__Exercise description__: Could you set down exactly the lines of the data below, starting at the one that holds "(255, 250) = (413, 143): none -> black cactus" and ending at the one that holds "(647, 333) = (467, 266): none", both included, and only those?

+-------+

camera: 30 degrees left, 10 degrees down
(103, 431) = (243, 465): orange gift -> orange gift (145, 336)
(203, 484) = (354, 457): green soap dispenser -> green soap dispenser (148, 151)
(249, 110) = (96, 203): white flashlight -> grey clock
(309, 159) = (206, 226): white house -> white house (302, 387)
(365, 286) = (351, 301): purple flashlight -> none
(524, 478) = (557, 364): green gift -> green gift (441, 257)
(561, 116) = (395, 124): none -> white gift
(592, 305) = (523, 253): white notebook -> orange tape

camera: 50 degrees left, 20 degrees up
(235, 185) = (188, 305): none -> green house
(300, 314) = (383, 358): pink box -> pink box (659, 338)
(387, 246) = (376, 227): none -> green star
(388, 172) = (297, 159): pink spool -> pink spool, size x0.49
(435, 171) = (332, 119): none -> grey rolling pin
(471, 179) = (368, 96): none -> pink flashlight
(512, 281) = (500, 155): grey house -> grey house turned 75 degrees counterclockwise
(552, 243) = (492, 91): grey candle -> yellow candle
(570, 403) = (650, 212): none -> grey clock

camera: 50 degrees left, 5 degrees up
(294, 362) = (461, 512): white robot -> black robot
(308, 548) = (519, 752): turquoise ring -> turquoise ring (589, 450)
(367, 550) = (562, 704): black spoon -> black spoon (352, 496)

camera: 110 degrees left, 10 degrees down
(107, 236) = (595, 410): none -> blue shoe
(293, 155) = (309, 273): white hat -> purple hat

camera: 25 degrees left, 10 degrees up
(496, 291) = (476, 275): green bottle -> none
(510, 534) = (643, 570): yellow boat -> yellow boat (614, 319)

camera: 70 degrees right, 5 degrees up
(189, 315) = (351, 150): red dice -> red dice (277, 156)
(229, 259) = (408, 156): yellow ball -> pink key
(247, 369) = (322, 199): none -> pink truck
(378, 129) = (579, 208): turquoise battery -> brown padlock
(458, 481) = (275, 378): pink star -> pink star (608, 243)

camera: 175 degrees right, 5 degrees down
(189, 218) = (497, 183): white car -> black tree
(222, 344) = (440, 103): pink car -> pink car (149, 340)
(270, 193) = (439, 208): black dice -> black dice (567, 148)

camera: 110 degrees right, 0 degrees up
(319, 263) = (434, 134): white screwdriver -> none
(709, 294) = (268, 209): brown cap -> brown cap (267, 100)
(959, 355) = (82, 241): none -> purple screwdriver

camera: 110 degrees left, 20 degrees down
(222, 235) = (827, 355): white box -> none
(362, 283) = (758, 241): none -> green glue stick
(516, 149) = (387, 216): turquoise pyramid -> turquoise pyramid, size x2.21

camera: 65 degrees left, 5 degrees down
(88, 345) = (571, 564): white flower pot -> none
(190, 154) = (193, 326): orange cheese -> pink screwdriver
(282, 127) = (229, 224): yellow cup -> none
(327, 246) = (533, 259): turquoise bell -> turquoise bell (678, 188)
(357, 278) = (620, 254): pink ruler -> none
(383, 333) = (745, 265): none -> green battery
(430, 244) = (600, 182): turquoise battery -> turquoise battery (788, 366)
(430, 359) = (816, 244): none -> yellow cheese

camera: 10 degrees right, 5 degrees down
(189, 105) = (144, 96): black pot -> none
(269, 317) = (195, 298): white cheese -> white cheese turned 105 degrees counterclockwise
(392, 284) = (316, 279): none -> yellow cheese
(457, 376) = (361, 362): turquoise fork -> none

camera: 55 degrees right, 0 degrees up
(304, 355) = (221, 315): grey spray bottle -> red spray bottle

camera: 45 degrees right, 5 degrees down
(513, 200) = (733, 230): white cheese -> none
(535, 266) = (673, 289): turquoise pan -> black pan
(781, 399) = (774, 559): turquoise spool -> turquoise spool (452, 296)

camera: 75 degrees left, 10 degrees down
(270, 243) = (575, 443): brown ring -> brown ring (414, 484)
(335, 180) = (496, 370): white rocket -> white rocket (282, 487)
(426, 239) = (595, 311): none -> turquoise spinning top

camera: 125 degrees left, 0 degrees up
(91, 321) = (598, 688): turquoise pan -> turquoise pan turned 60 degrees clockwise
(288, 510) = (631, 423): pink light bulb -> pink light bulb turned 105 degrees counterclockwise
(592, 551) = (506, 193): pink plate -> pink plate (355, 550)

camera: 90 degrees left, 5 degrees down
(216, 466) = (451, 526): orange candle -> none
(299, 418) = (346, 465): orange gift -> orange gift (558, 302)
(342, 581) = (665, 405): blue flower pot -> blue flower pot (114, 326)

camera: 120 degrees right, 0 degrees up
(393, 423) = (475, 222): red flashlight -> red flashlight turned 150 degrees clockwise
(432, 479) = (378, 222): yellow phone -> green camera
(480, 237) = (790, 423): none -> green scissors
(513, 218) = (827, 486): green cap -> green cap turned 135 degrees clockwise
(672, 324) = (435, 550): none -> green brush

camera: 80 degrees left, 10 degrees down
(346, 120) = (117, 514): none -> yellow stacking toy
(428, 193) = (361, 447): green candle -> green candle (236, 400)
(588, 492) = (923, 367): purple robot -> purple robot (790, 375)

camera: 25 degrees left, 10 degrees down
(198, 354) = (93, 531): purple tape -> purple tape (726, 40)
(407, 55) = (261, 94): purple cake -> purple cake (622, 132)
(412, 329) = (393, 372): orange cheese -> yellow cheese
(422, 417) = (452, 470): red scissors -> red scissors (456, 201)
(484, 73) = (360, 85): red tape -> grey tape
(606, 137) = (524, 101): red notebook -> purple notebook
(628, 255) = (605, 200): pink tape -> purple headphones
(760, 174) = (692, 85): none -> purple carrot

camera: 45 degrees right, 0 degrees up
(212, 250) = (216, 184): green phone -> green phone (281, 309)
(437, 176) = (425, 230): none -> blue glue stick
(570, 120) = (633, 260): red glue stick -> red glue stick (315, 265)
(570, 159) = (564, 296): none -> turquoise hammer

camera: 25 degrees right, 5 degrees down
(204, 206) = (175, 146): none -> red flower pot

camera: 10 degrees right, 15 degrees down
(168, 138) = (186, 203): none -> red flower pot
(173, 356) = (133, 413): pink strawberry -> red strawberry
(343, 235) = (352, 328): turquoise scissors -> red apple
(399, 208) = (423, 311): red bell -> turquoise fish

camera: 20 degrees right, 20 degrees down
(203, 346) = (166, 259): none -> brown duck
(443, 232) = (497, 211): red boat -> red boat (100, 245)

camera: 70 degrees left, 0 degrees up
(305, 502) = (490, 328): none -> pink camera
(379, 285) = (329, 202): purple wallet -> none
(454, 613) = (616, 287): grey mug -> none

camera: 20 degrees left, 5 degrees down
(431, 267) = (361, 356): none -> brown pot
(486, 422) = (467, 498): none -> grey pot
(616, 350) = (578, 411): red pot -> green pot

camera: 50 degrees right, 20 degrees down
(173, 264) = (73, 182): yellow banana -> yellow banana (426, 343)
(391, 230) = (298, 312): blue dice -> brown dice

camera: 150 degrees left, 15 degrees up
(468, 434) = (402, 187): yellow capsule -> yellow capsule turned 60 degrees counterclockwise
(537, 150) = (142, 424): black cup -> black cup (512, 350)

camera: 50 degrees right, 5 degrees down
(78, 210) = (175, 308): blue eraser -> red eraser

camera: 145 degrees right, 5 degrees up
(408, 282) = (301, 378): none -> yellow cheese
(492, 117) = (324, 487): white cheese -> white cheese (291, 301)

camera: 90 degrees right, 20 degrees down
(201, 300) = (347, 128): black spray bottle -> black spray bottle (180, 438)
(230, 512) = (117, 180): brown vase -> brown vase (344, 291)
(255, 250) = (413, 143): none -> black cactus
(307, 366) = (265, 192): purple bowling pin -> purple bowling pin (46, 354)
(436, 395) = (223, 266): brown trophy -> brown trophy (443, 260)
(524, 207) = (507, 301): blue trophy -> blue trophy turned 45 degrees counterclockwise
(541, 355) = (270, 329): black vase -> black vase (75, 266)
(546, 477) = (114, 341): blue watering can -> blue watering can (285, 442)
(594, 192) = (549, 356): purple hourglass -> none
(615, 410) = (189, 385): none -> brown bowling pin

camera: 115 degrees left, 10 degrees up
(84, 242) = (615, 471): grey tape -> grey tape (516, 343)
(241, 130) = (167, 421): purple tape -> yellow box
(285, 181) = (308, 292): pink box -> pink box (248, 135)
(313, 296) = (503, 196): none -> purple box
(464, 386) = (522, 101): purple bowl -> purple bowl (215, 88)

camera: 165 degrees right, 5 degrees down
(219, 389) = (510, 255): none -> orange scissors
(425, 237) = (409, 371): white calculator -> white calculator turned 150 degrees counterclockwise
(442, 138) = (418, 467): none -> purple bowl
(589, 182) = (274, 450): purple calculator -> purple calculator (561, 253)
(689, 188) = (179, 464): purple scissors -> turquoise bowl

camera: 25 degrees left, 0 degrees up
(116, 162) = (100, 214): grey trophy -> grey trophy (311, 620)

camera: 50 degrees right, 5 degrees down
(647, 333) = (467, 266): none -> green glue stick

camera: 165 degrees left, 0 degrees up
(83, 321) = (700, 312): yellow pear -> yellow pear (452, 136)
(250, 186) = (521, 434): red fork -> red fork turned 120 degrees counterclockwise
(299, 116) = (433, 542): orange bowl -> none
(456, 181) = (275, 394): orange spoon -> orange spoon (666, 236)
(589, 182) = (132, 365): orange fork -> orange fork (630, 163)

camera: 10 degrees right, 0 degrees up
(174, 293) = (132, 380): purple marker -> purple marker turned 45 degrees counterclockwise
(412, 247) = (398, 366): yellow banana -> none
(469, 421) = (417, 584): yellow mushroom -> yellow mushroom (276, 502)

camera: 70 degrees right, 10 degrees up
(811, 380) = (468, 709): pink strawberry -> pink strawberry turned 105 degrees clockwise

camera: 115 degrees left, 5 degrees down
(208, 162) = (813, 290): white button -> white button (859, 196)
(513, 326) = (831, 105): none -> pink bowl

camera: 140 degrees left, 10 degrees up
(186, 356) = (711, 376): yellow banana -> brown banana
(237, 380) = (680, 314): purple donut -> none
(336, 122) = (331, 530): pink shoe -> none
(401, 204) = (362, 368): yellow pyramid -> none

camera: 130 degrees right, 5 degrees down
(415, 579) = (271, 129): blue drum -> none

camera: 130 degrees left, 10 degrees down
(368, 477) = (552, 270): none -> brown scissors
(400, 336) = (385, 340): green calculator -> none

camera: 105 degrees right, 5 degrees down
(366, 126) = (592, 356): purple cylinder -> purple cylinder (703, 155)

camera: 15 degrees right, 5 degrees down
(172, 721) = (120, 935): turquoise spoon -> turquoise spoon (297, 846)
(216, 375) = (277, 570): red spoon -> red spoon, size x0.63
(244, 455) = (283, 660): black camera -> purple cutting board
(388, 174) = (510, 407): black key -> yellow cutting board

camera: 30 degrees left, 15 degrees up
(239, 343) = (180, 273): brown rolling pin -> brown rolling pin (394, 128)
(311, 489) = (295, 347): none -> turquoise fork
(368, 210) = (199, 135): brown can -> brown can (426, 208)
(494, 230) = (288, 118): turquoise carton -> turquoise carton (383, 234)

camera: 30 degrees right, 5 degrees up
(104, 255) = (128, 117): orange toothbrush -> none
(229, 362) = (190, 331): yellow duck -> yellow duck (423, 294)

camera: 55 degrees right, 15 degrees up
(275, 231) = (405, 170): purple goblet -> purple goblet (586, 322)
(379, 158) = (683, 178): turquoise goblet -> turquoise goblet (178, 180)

+-------+

__Task output__:
(255, 250) = (413, 143): none -> black cactus
(307, 366) = (265, 192): purple bowling pin -> purple bowling pin (46, 354)
(436, 395) = (223, 266): brown trophy -> brown trophy (443, 260)
(524, 207) = (507, 301): blue trophy -> blue trophy turned 45 degrees counterclockwise
(541, 355) = (270, 329): black vase -> black vase (75, 266)
(546, 477) = (114, 341): blue watering can -> blue watering can (285, 442)
(594, 192) = (549, 356): purple hourglass -> none
(615, 410) = (189, 385): none -> brown bowling pin

camera: 115 degrees left, 10 degrees up
(84, 242) = (615, 471): grey tape -> grey tape (516, 343)
(241, 130) = (167, 421): purple tape -> yellow box
(285, 181) = (308, 292): pink box -> pink box (248, 135)
(313, 296) = (503, 196): none -> purple box
(464, 386) = (522, 101): purple bowl -> purple bowl (215, 88)

camera: 165 degrees right, 5 degrees down
(219, 389) = (510, 255): none -> orange scissors
(425, 237) = (409, 371): white calculator -> white calculator turned 150 degrees counterclockwise
(442, 138) = (418, 467): none -> purple bowl
(589, 182) = (274, 450): purple calculator -> purple calculator (561, 253)
(689, 188) = (179, 464): purple scissors -> turquoise bowl

camera: 25 degrees left, 0 degrees up
(116, 162) = (100, 214): grey trophy -> grey trophy (311, 620)

camera: 50 degrees right, 5 degrees down
(647, 333) = (467, 266): none -> green glue stick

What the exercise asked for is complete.